Exercise directions ->
In the entries that follow, the first line to write out is the one containing "cyan circle: (396, 237) -> (447, 230), moved", and the last is the one containing "green rectangle: (375, 323)". Reproduce that stretch exactly, with nothing before or after it.

Data ->

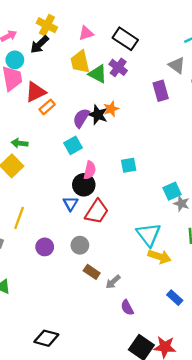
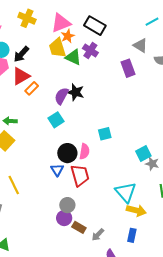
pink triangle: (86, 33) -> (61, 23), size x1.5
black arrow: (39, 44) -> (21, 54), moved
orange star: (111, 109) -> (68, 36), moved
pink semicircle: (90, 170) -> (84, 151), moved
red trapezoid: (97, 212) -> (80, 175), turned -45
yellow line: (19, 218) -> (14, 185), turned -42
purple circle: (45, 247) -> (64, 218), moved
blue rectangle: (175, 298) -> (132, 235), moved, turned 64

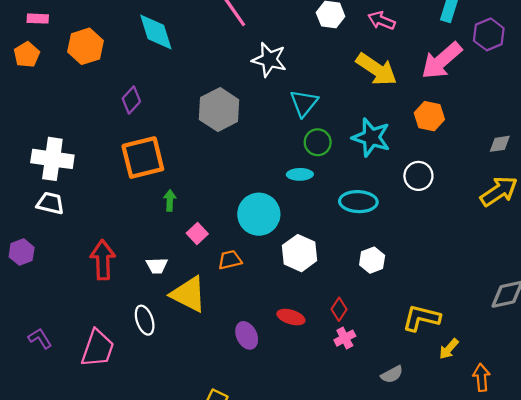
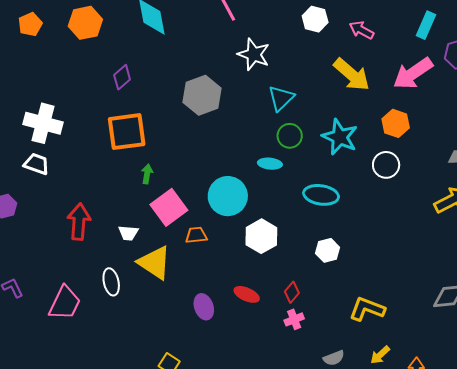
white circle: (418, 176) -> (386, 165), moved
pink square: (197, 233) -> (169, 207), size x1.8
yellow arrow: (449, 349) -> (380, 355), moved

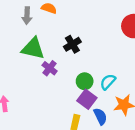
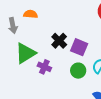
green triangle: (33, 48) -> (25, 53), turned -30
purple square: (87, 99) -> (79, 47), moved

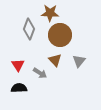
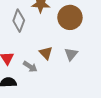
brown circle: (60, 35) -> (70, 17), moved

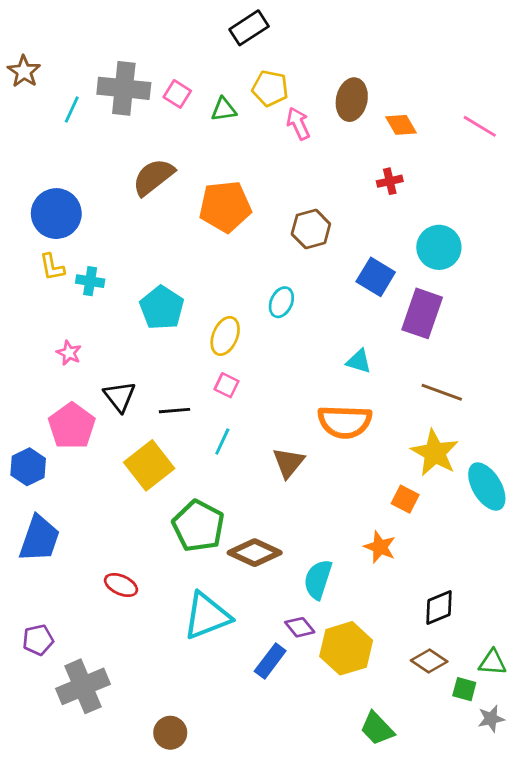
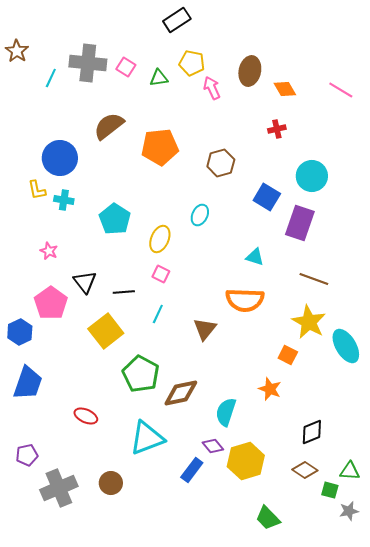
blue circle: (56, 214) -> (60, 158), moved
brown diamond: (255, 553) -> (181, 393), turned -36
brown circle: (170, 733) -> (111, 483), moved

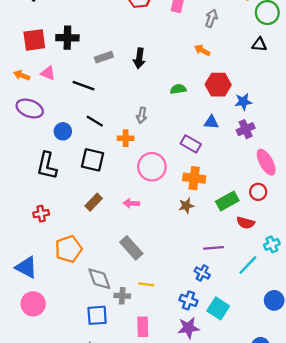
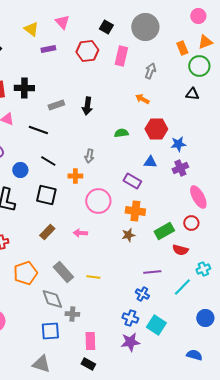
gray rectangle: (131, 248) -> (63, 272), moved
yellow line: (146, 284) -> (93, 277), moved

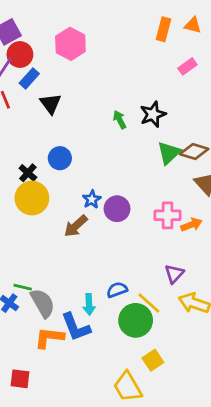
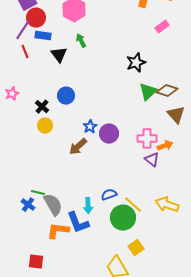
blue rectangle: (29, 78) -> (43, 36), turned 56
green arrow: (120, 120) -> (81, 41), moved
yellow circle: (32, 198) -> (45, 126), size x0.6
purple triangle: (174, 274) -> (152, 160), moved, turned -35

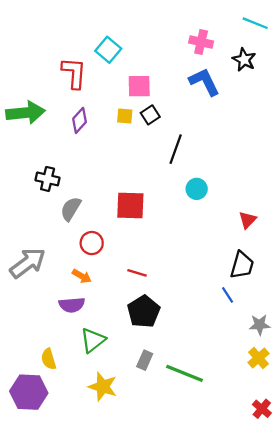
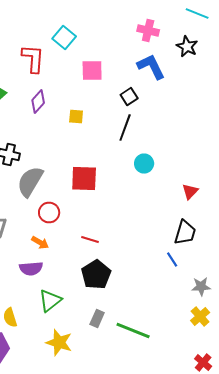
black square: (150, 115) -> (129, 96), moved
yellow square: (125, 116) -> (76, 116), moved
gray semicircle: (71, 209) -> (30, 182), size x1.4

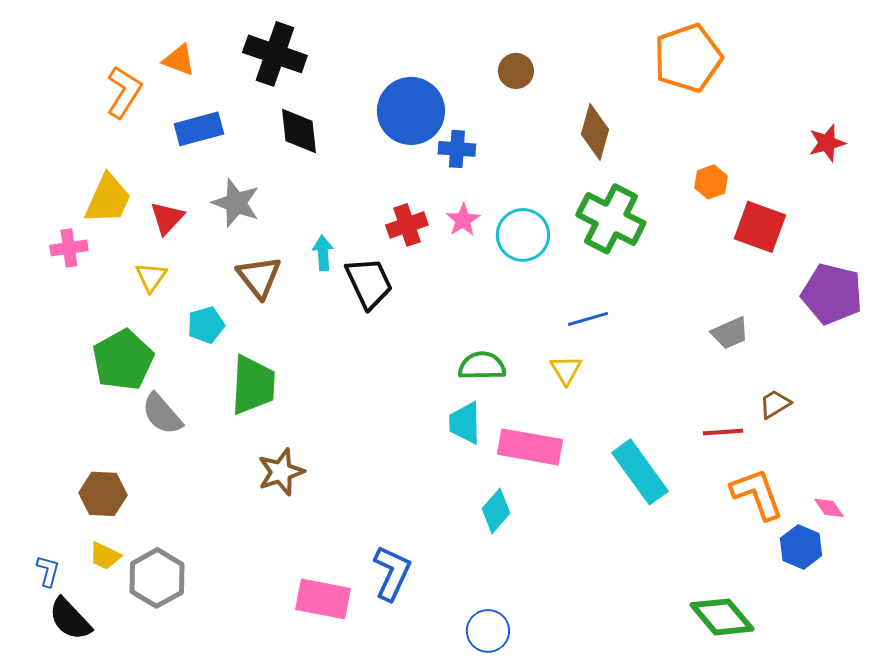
--
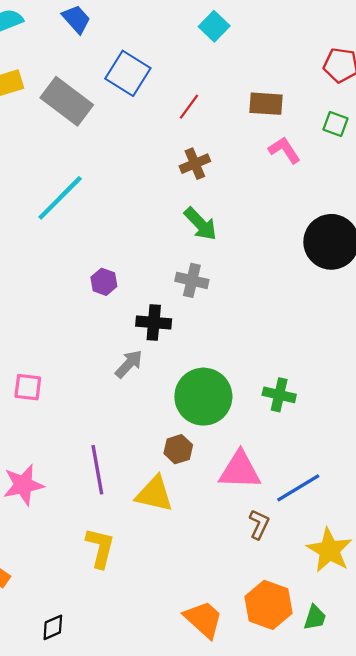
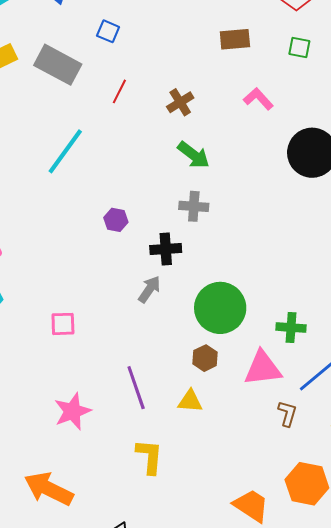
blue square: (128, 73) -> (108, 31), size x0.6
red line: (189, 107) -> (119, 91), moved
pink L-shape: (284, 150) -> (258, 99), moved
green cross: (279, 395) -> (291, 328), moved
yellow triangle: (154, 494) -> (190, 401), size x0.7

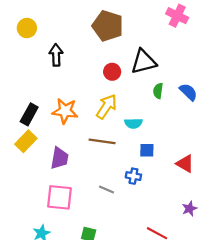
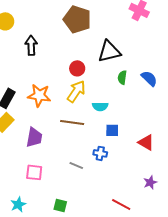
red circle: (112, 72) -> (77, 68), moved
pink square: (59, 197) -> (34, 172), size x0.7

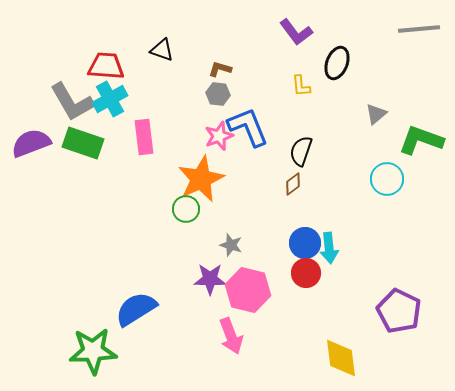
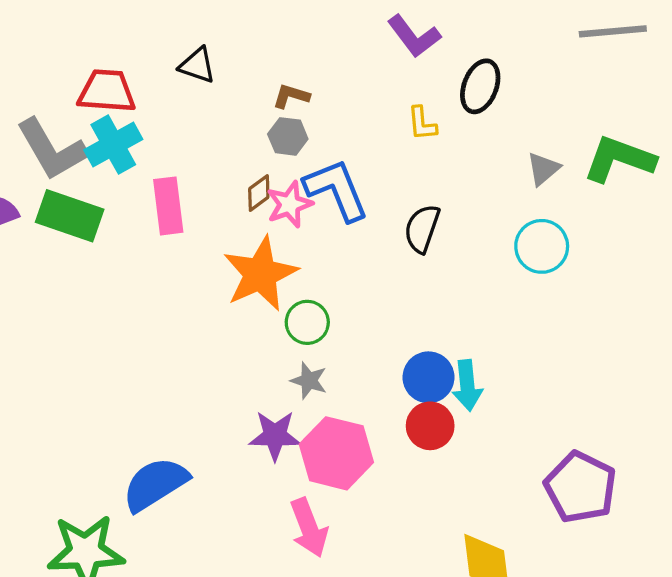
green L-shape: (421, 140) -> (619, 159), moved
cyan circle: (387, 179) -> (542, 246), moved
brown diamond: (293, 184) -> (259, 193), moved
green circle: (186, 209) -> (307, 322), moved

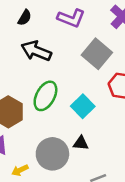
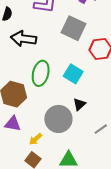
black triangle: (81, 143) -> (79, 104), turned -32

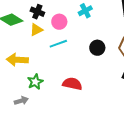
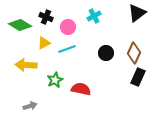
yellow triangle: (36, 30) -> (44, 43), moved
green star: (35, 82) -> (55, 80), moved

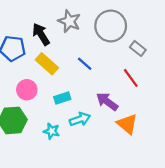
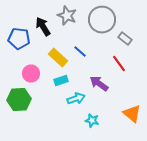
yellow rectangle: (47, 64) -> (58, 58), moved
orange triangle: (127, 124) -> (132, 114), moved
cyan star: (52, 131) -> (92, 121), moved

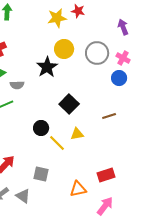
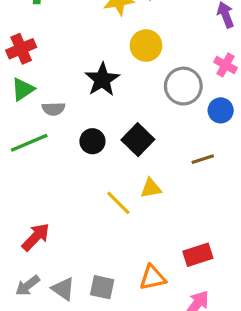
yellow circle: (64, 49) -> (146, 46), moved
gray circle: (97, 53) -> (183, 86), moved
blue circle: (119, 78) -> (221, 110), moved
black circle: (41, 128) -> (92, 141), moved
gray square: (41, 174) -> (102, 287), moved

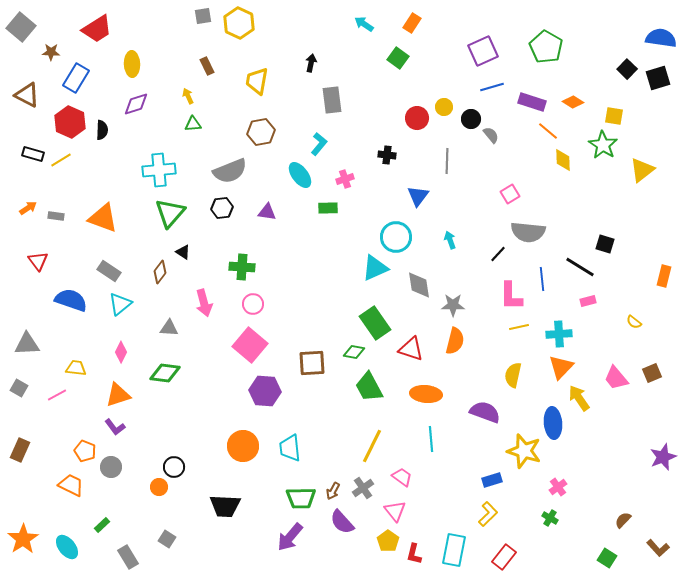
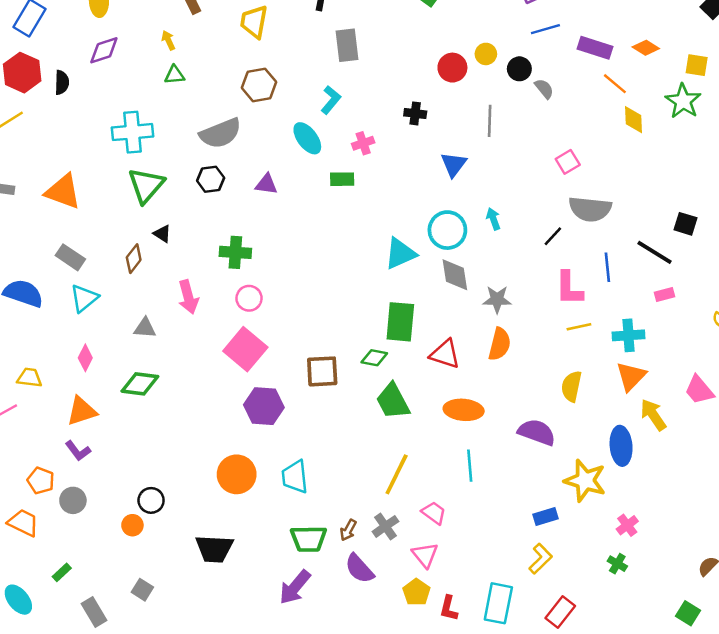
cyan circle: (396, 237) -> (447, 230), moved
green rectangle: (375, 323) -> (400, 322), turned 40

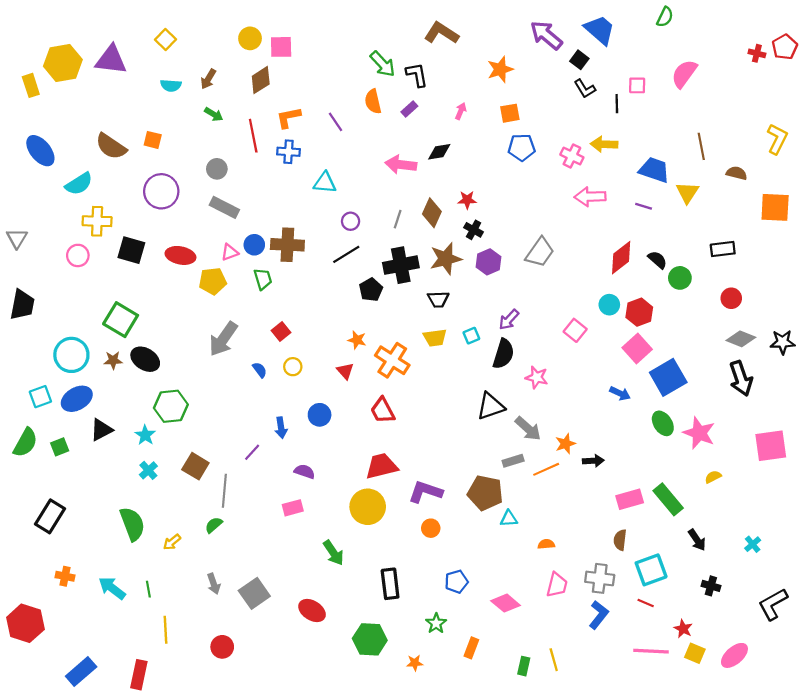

Result of the task ->
cyan circle: (396, 237) -> (447, 230), moved
green rectangle: (375, 323) -> (400, 322), turned 40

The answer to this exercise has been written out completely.